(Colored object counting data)

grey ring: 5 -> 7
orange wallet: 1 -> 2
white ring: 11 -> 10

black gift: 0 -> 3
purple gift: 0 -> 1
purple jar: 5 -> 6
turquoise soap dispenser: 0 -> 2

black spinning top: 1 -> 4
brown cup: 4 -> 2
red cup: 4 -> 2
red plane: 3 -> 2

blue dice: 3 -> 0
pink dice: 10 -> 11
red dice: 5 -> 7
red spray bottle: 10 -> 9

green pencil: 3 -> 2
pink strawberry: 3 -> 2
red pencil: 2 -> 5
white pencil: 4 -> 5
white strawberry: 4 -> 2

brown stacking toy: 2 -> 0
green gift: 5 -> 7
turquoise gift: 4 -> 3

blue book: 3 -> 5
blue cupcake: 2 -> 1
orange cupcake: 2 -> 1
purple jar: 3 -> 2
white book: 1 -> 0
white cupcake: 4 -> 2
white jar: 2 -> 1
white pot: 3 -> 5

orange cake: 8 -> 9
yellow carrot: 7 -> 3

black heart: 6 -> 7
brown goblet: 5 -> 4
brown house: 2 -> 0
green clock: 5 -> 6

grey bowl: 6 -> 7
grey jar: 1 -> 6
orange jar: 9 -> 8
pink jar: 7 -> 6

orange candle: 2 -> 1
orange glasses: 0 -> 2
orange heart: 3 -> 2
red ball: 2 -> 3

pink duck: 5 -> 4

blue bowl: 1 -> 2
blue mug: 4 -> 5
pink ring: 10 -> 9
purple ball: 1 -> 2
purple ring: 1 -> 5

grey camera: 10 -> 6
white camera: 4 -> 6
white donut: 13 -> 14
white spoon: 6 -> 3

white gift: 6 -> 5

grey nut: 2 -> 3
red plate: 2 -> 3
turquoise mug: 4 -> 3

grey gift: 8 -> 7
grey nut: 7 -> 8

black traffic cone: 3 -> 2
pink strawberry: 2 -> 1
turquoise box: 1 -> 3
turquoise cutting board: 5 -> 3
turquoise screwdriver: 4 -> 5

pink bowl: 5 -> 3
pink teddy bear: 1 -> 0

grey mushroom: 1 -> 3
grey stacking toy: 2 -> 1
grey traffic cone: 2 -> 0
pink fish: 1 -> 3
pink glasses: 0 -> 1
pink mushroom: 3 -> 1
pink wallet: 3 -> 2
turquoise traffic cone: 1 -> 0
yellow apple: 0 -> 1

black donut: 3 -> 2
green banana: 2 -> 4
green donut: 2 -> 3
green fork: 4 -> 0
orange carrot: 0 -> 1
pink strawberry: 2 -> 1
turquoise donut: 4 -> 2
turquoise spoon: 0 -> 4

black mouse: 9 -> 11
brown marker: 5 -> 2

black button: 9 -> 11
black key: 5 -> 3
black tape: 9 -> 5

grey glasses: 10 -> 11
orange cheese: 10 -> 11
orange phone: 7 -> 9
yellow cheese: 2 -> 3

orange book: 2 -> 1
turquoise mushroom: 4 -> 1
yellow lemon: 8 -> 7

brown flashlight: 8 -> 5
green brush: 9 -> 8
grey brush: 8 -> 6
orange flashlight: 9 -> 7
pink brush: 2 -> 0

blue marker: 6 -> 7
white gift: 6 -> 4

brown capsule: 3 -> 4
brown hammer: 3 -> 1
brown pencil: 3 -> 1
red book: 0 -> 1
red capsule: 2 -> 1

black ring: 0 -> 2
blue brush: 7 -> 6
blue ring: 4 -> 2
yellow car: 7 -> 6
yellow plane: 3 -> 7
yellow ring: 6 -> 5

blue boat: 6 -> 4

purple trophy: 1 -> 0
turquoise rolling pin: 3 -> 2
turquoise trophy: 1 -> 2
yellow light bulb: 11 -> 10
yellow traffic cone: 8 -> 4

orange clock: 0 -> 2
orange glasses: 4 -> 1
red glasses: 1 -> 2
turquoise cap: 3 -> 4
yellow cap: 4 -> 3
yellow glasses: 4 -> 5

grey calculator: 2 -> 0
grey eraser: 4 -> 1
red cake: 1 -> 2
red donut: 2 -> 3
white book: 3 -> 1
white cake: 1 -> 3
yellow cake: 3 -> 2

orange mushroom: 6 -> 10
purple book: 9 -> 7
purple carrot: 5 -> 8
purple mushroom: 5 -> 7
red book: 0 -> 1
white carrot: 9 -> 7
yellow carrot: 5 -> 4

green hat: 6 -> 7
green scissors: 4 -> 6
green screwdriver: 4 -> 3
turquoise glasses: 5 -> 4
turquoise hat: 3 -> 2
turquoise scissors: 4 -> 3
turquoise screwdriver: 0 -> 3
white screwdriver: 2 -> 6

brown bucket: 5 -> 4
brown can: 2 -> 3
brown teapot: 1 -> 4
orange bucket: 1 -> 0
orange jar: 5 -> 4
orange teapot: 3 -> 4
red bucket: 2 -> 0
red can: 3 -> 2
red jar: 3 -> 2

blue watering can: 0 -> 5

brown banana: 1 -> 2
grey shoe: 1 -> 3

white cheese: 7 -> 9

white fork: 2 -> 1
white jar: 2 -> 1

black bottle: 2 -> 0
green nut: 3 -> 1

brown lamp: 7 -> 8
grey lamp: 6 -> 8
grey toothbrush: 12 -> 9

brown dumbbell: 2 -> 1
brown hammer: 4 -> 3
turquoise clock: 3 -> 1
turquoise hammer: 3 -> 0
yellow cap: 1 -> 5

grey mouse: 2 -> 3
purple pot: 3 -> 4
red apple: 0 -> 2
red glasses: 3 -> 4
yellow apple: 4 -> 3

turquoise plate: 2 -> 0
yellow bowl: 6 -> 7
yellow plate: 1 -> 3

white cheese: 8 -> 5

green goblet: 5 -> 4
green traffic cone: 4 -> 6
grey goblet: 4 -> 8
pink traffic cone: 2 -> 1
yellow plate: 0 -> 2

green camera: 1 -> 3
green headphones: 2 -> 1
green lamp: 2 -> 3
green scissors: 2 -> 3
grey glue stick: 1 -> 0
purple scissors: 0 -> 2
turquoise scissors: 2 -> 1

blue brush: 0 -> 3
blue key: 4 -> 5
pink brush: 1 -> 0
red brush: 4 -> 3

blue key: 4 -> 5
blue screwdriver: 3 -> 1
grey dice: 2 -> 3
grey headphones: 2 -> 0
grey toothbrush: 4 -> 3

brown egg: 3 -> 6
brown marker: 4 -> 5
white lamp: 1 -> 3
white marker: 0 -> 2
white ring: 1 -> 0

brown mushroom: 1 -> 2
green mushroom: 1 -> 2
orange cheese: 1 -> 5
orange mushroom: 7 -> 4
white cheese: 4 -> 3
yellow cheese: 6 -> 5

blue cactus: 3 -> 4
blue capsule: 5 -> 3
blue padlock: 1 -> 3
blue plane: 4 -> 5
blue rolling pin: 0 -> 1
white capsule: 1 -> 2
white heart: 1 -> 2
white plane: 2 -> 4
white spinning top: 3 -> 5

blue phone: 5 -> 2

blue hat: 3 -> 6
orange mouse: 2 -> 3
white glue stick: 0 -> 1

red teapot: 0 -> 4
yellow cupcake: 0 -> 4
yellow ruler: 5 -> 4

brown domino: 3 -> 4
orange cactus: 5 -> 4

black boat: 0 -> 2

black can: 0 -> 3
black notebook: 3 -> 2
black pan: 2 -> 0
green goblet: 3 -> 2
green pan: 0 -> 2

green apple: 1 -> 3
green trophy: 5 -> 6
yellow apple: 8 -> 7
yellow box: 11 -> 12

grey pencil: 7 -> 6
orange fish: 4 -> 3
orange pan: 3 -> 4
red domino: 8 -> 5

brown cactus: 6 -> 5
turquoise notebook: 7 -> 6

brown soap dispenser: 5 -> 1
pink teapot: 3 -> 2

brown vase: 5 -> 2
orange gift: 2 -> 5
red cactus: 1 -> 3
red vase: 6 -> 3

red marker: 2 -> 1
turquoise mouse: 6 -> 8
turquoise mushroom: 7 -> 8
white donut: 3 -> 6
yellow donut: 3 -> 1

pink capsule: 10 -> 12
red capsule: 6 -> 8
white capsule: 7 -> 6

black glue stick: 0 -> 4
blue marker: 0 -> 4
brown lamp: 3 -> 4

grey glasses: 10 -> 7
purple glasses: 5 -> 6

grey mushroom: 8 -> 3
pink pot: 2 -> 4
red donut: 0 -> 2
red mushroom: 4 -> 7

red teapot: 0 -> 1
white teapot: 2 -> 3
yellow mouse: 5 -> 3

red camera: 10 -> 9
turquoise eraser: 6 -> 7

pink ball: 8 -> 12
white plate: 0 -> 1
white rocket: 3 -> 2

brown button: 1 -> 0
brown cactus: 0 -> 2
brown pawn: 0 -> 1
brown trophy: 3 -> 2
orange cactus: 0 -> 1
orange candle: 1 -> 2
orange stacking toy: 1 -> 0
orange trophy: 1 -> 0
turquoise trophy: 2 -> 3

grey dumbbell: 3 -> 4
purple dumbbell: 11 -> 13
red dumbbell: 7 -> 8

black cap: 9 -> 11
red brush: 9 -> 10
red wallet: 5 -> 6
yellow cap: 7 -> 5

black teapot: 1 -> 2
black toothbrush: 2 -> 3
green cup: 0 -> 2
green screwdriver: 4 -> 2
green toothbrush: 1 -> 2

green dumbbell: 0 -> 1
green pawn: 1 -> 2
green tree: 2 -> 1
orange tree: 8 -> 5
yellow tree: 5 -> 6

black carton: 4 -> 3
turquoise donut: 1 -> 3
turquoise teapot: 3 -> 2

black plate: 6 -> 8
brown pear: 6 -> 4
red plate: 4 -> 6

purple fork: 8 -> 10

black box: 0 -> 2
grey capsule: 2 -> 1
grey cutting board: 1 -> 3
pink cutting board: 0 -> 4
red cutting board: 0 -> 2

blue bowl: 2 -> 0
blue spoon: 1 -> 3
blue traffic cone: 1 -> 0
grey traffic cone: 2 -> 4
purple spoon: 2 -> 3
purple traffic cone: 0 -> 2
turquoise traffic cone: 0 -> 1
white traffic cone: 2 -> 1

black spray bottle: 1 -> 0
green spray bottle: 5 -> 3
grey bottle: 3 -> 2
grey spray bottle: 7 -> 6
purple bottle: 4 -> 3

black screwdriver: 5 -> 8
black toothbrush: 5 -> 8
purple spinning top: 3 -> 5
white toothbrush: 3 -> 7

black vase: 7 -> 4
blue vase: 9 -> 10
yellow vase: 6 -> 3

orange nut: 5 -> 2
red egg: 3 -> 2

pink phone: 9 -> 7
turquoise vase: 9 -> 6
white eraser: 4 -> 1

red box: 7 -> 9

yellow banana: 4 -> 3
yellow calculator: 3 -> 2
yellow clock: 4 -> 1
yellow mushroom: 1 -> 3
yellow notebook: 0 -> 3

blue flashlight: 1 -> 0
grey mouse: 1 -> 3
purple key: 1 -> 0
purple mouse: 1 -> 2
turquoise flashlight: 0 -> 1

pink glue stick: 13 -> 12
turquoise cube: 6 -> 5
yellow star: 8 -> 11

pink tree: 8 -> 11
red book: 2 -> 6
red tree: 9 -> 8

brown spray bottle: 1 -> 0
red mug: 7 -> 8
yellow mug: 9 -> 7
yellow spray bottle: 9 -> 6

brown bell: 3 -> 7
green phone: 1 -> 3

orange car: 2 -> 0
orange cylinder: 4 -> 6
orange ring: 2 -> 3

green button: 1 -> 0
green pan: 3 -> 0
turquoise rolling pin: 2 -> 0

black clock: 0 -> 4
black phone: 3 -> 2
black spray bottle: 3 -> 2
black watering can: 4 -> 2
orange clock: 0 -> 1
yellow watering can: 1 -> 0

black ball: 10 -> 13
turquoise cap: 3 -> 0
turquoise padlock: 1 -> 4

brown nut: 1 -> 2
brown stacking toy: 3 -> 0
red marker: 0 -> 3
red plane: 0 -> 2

WORK ORDER:
Using the entries shown above, reproduce verbatim the lines from the line bearing "black spray bottle: 1 -> 0" to the line bearing "red tree: 9 -> 8", inclusive.

TASK RESULT:
black spray bottle: 1 -> 0
green spray bottle: 5 -> 3
grey bottle: 3 -> 2
grey spray bottle: 7 -> 6
purple bottle: 4 -> 3

black screwdriver: 5 -> 8
black toothbrush: 5 -> 8
purple spinning top: 3 -> 5
white toothbrush: 3 -> 7

black vase: 7 -> 4
blue vase: 9 -> 10
yellow vase: 6 -> 3

orange nut: 5 -> 2
red egg: 3 -> 2

pink phone: 9 -> 7
turquoise vase: 9 -> 6
white eraser: 4 -> 1

red box: 7 -> 9

yellow banana: 4 -> 3
yellow calculator: 3 -> 2
yellow clock: 4 -> 1
yellow mushroom: 1 -> 3
yellow notebook: 0 -> 3

blue flashlight: 1 -> 0
grey mouse: 1 -> 3
purple key: 1 -> 0
purple mouse: 1 -> 2
turquoise flashlight: 0 -> 1

pink glue stick: 13 -> 12
turquoise cube: 6 -> 5
yellow star: 8 -> 11

pink tree: 8 -> 11
red book: 2 -> 6
red tree: 9 -> 8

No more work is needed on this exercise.